Look through the listing for the string "lime" and copy out every line that holds it.
--- GIVEN RECORDS ---
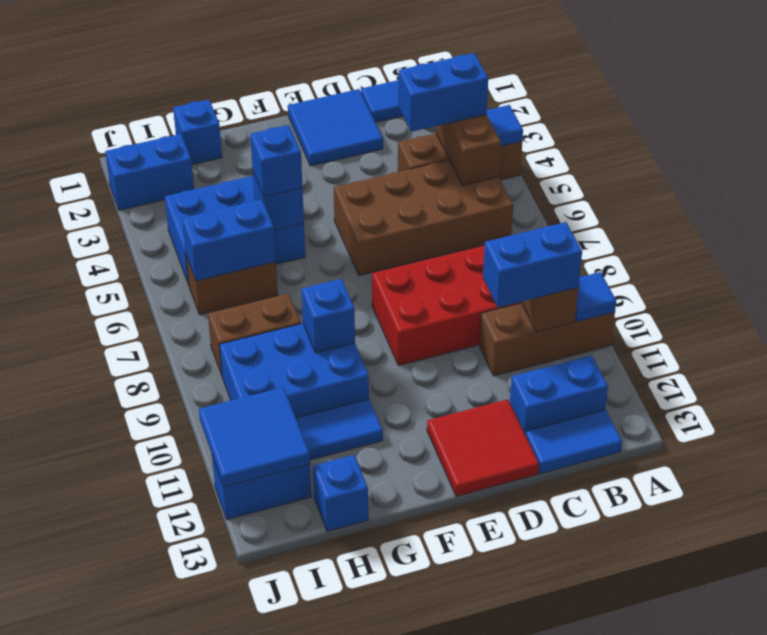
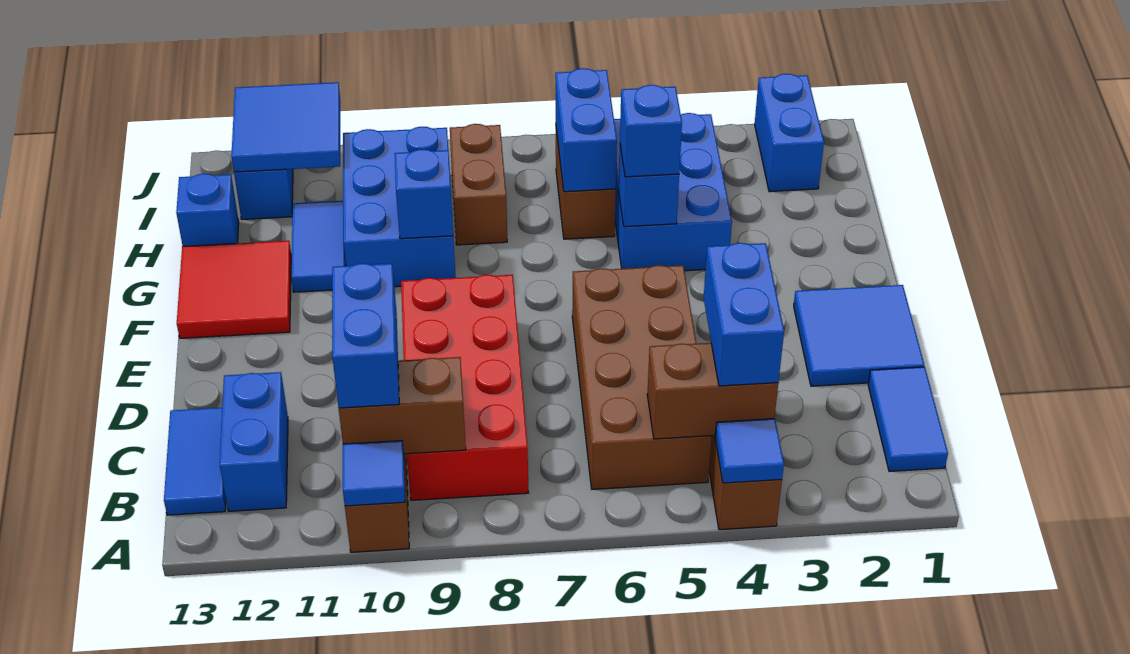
red tile D12:E13 level 1 -> red tile F12:G13 level 1
blue brick H1 level 1 -> none

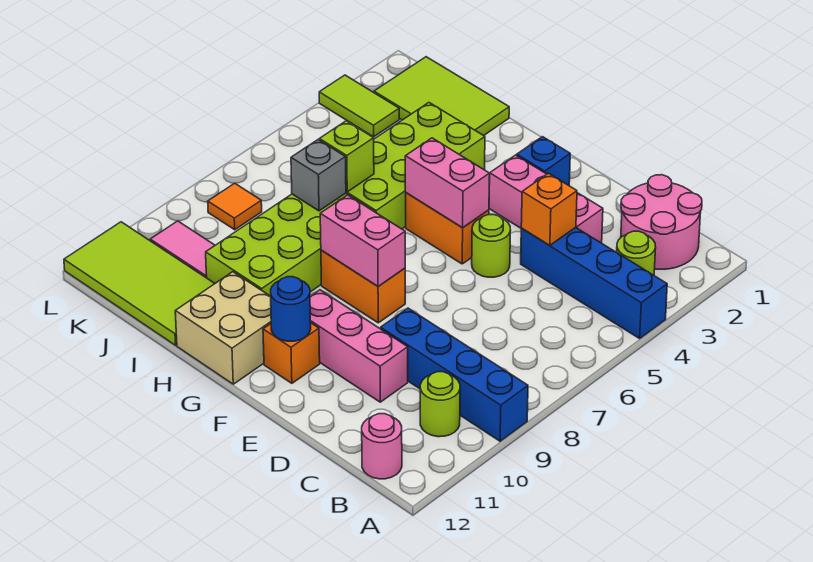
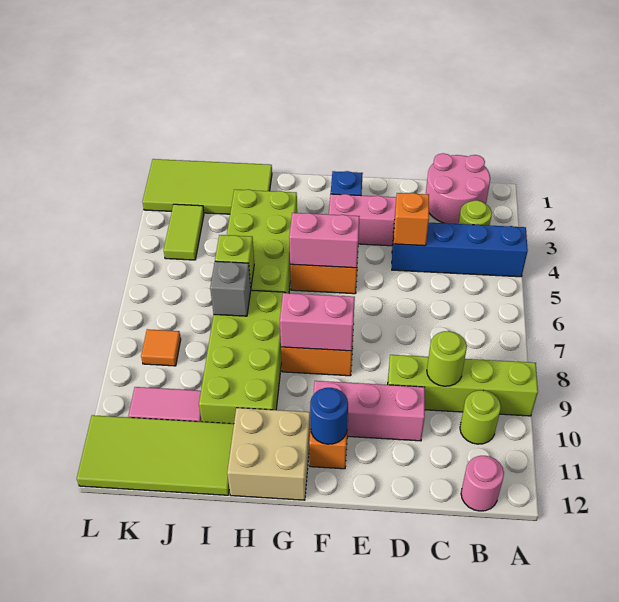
blue brick A9:D9 level 1 -> lime brick A9:D9 level 1
lime round brick E5 level 1 -> lime round brick C9 level 2
lime tile I1:K2 level 1 -> lime tile I1:L2 level 1
lime tile K3:L3 level 1 -> lime tile K3:K4 level 1

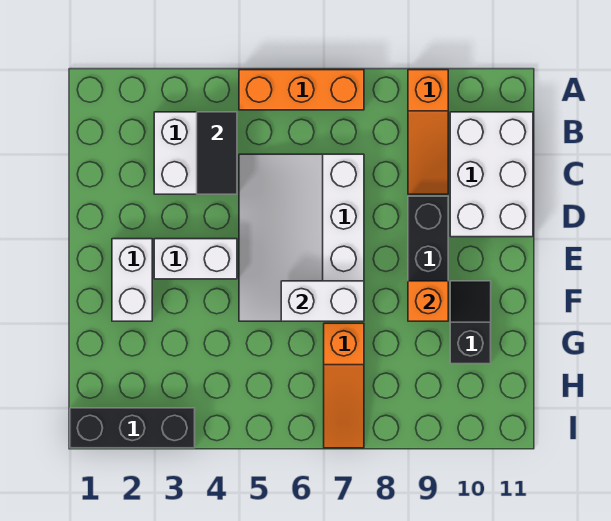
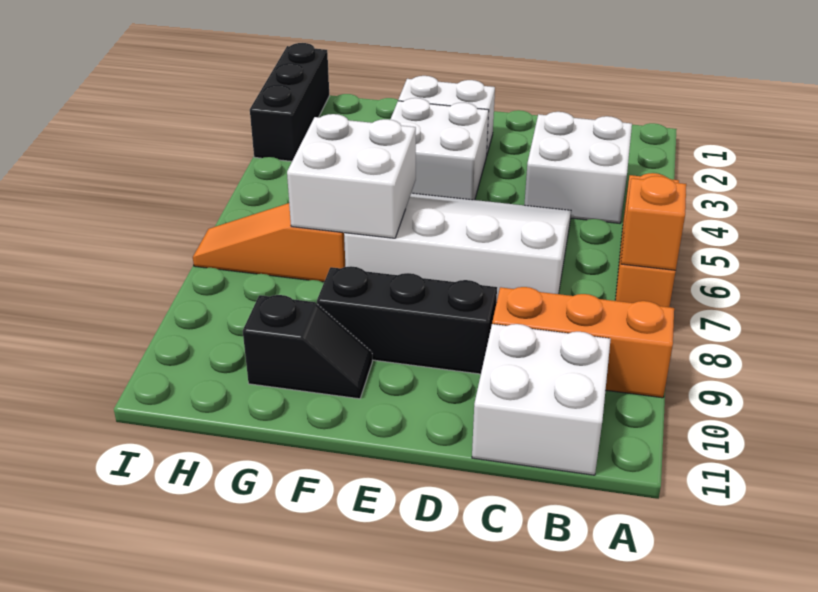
orange slope A9:C9 level 1 top A -> orange brick A9:C9 level 1
black tile B4:C4 level 2 -> none
white brick B10:D11 level 1 -> white brick B10:C11 level 1
white brick E3:E4 level 1 -> white brick E3:F4 level 1
white brick F6:F7 level 2 -> white brick F6:G7 level 2
orange brick F9 level 2 -> orange brick A7 level 2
---
# [RESPONSE BELOW]
blue brick A9:D9 level 1 -> lime brick A9:D9 level 1
lime round brick E5 level 1 -> lime round brick C9 level 2
lime tile I1:K2 level 1 -> lime tile I1:L2 level 1
lime tile K3:L3 level 1 -> lime tile K3:K4 level 1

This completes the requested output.